Problem to work on →
The listing below is to be given again in full and word for word, without its images.

Exercise data →
- - -
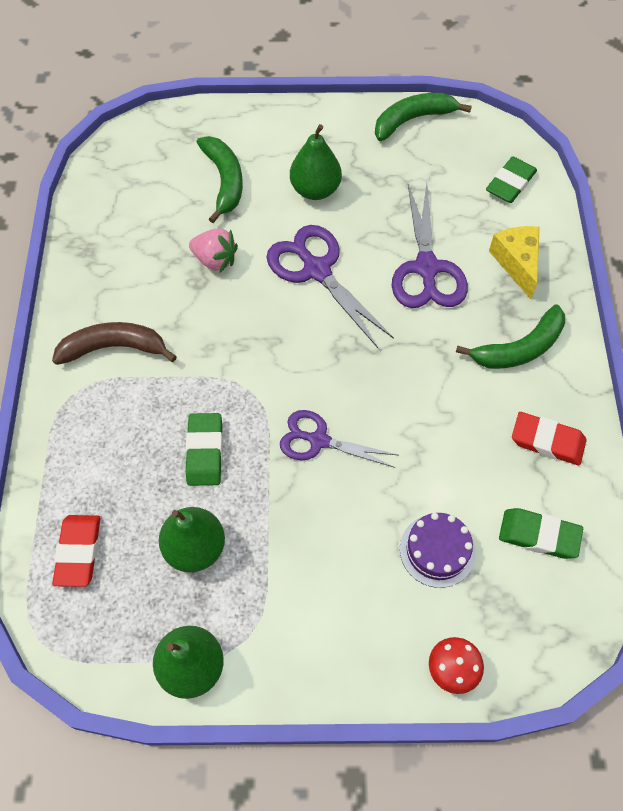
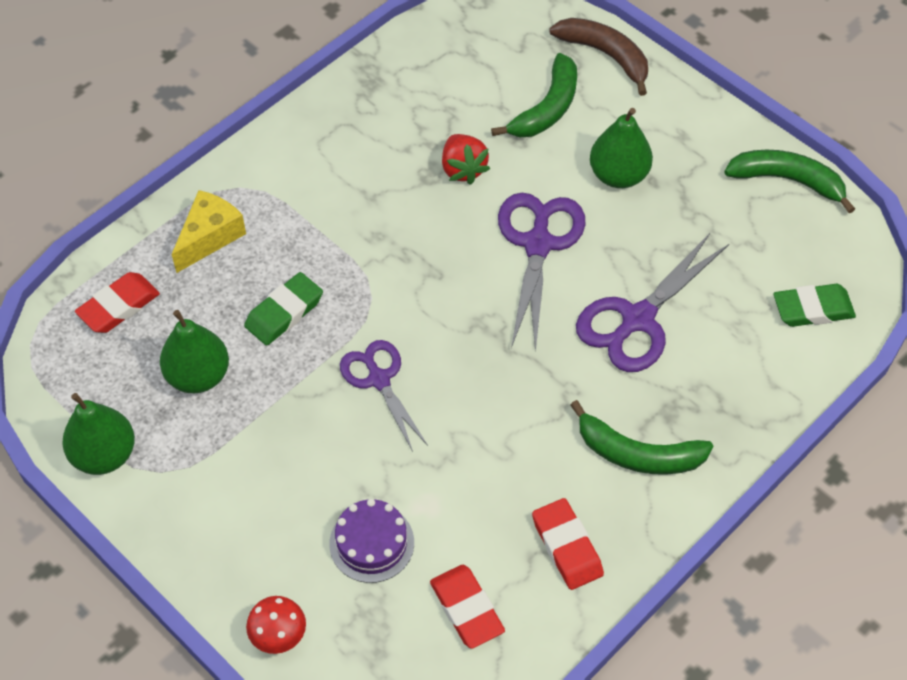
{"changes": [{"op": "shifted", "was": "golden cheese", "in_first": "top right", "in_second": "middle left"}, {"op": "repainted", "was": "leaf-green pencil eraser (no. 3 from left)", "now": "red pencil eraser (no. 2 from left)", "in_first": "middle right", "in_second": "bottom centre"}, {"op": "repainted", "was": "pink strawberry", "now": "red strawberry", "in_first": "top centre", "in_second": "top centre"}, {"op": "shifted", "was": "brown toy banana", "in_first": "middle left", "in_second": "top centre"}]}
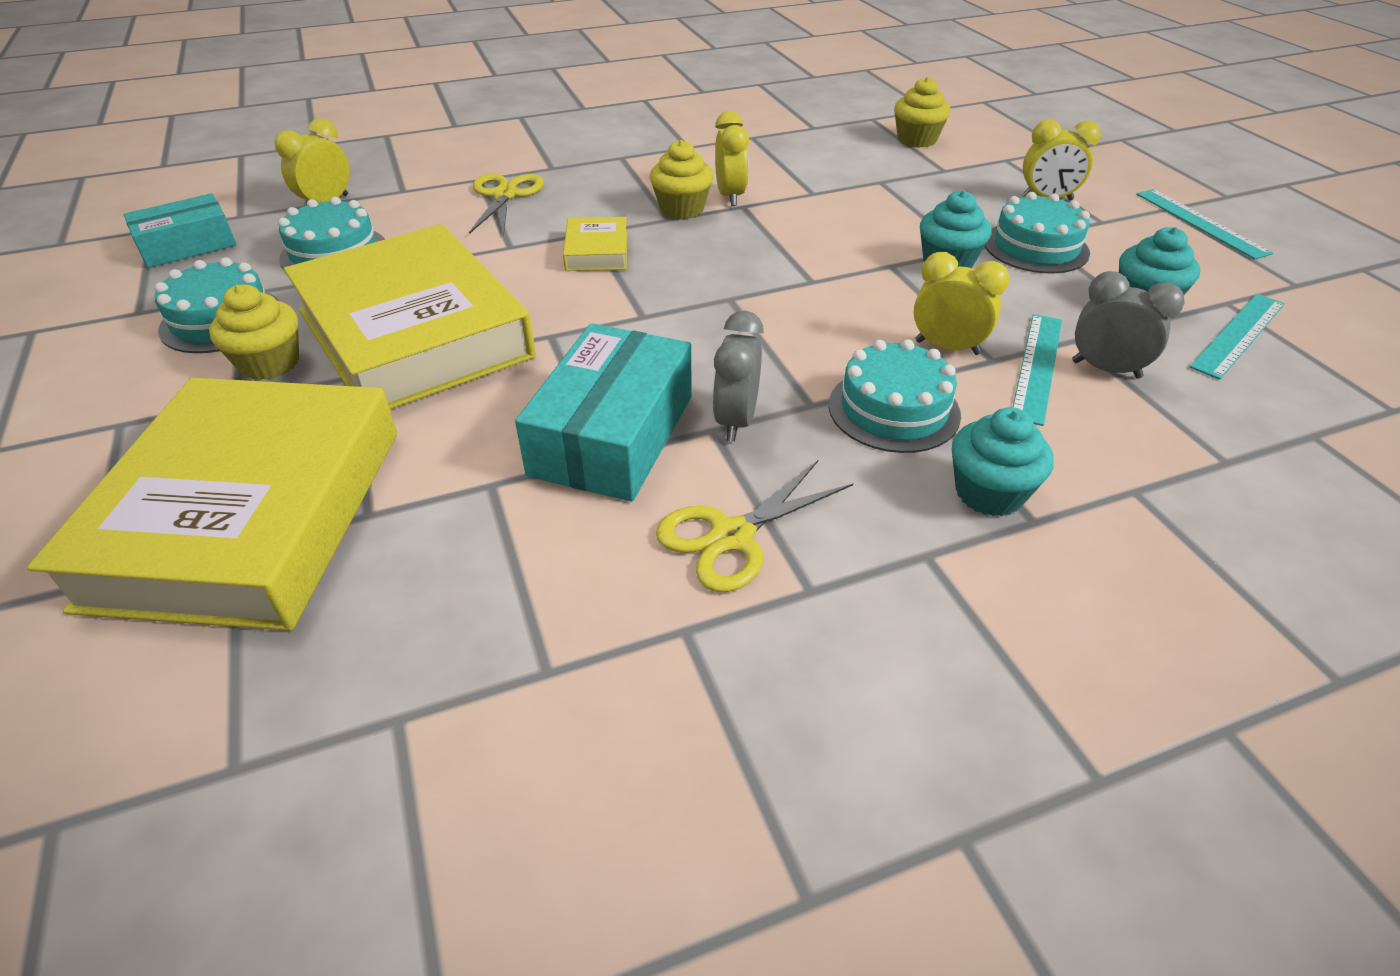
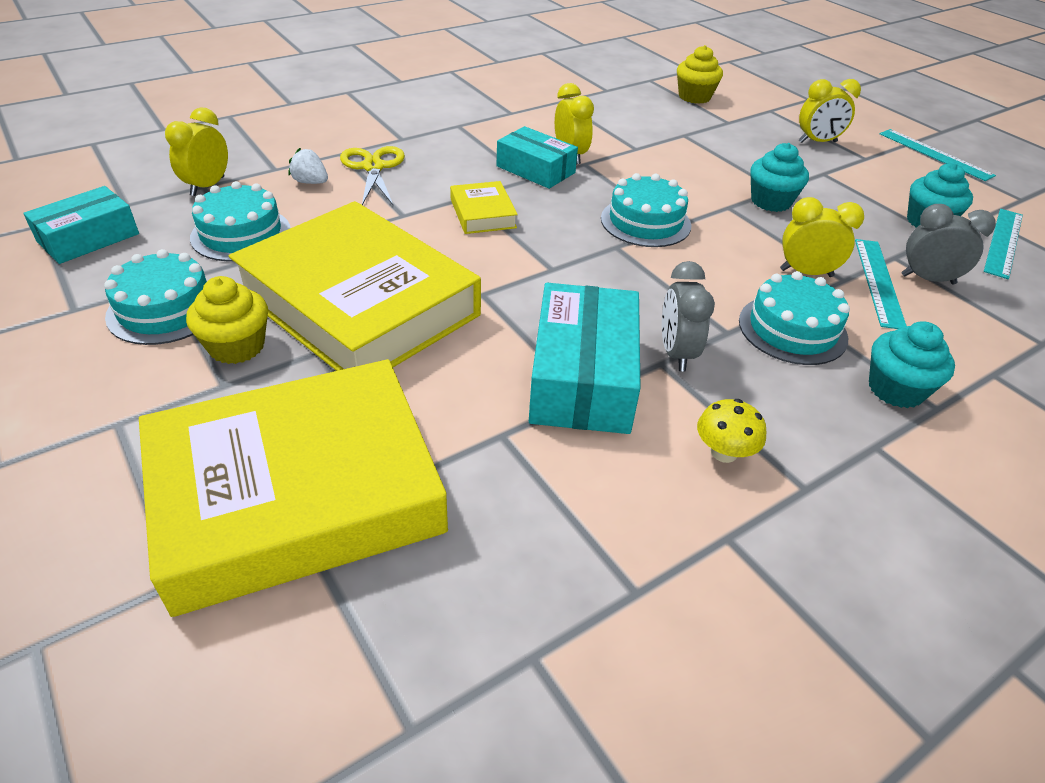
{"changes": [{"op": "rotated", "was": "golden hardback (no. 1 from left)", "in_first": "middle left", "in_second": "middle left", "clockwise": 75}, {"op": "new", "now": "snow-white strawberry", "in_second": "top left"}, {"op": "swapped", "was": "golden fairy cake (no. 2 from left)", "now": "turquoise box (no. 2 from left)", "in_first": "top centre", "in_second": "top centre"}, {"op": "shifted", "was": "turquoise cake (no. 4 from left in the first image)", "now": "turquoise cake (no. 3 from left)", "in_first": "top right", "in_second": "top centre"}, {"op": "swapped", "was": "golden shears (no. 2 from left)", "now": "golden mushroom", "in_first": "centre", "in_second": "middle right"}]}
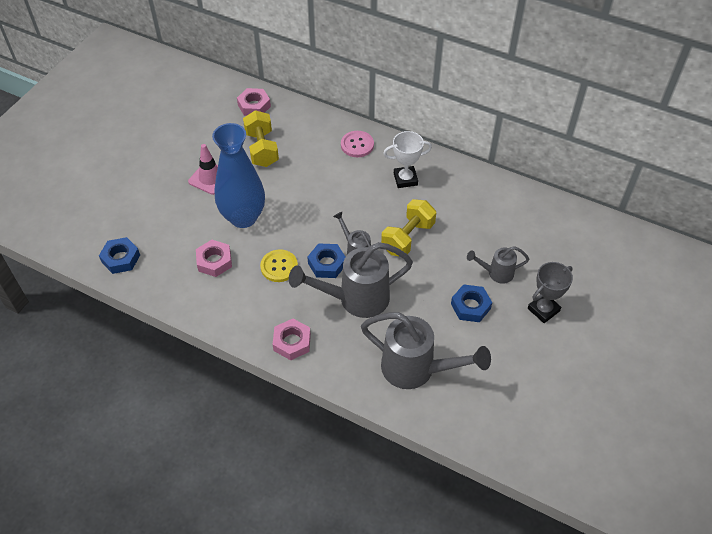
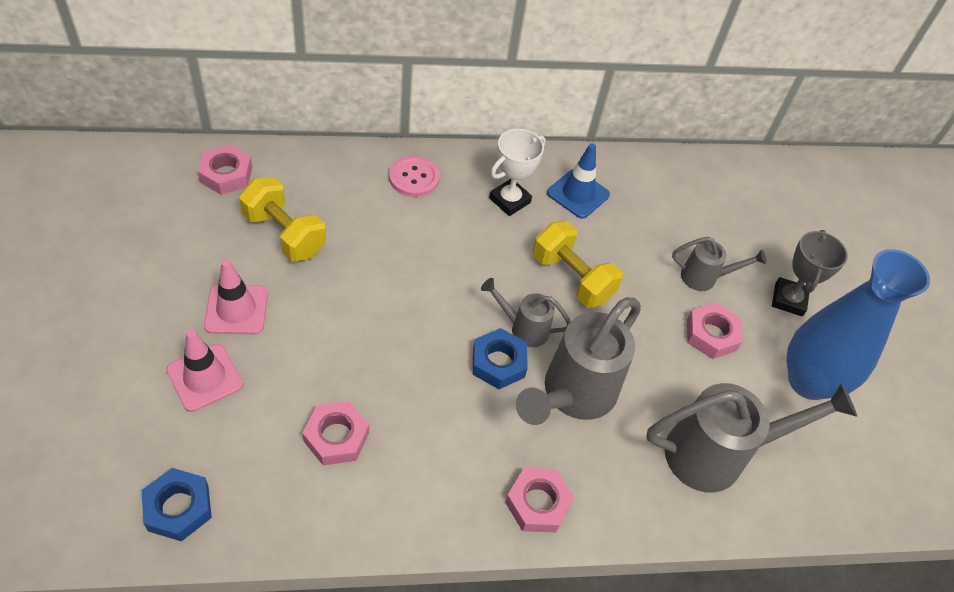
{"changes": [{"op": "new", "now": "pink traffic cone (no. 1 from left)", "in_second": "middle left"}, {"op": "rotated", "was": "golden hand weight (no. 2 from left)", "in_first": "centre", "in_second": "centre", "clockwise": -45}, {"op": "new", "now": "cobalt traffic cone", "in_second": "top centre"}, {"op": "rotated", "was": "gray watering can (no. 4 from left in the first image)", "in_first": "middle right", "in_second": "middle right", "clockwise": -135}, {"op": "repainted", "was": "cobalt nut (no. 3 from left)", "now": "pink nut (no. 4 from left)", "in_first": "centre", "in_second": "middle right"}, {"op": "shifted", "was": "cobalt flower vase", "in_first": "top centre", "in_second": "middle right"}, {"op": "gone", "was": "golden shirt button", "in_first": "centre"}]}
- - -
Written reply →
{"changes": [{"op": "shifted", "was": "golden cheese", "in_first": "top right", "in_second": "middle left"}, {"op": "repainted", "was": "leaf-green pencil eraser (no. 3 from left)", "now": "red pencil eraser (no. 2 from left)", "in_first": "middle right", "in_second": "bottom centre"}, {"op": "repainted", "was": "pink strawberry", "now": "red strawberry", "in_first": "top centre", "in_second": "top centre"}, {"op": "shifted", "was": "brown toy banana", "in_first": "middle left", "in_second": "top centre"}]}
{"changes": [{"op": "rotated", "was": "golden hardback (no. 1 from left)", "in_first": "middle left", "in_second": "middle left", "clockwise": 75}, {"op": "new", "now": "snow-white strawberry", "in_second": "top left"}, {"op": "swapped", "was": "golden fairy cake (no. 2 from left)", "now": "turquoise box (no. 2 from left)", "in_first": "top centre", "in_second": "top centre"}, {"op": "shifted", "was": "turquoise cake (no. 4 from left in the first image)", "now": "turquoise cake (no. 3 from left)", "in_first": "top right", "in_second": "top centre"}, {"op": "swapped", "was": "golden shears (no. 2 from left)", "now": "golden mushroom", "in_first": "centre", "in_second": "middle right"}]}
{"changes": [{"op": "new", "now": "pink traffic cone (no. 1 from left)", "in_second": "middle left"}, {"op": "rotated", "was": "golden hand weight (no. 2 from left)", "in_first": "centre", "in_second": "centre", "clockwise": -45}, {"op": "new", "now": "cobalt traffic cone", "in_second": "top centre"}, {"op": "rotated", "was": "gray watering can (no. 4 from left in the first image)", "in_first": "middle right", "in_second": "middle right", "clockwise": -135}, {"op": "repainted", "was": "cobalt nut (no. 3 from left)", "now": "pink nut (no. 4 from left)", "in_first": "centre", "in_second": "middle right"}, {"op": "shifted", "was": "cobalt flower vase", "in_first": "top centre", "in_second": "middle right"}, {"op": "gone", "was": "golden shirt button", "in_first": "centre"}]}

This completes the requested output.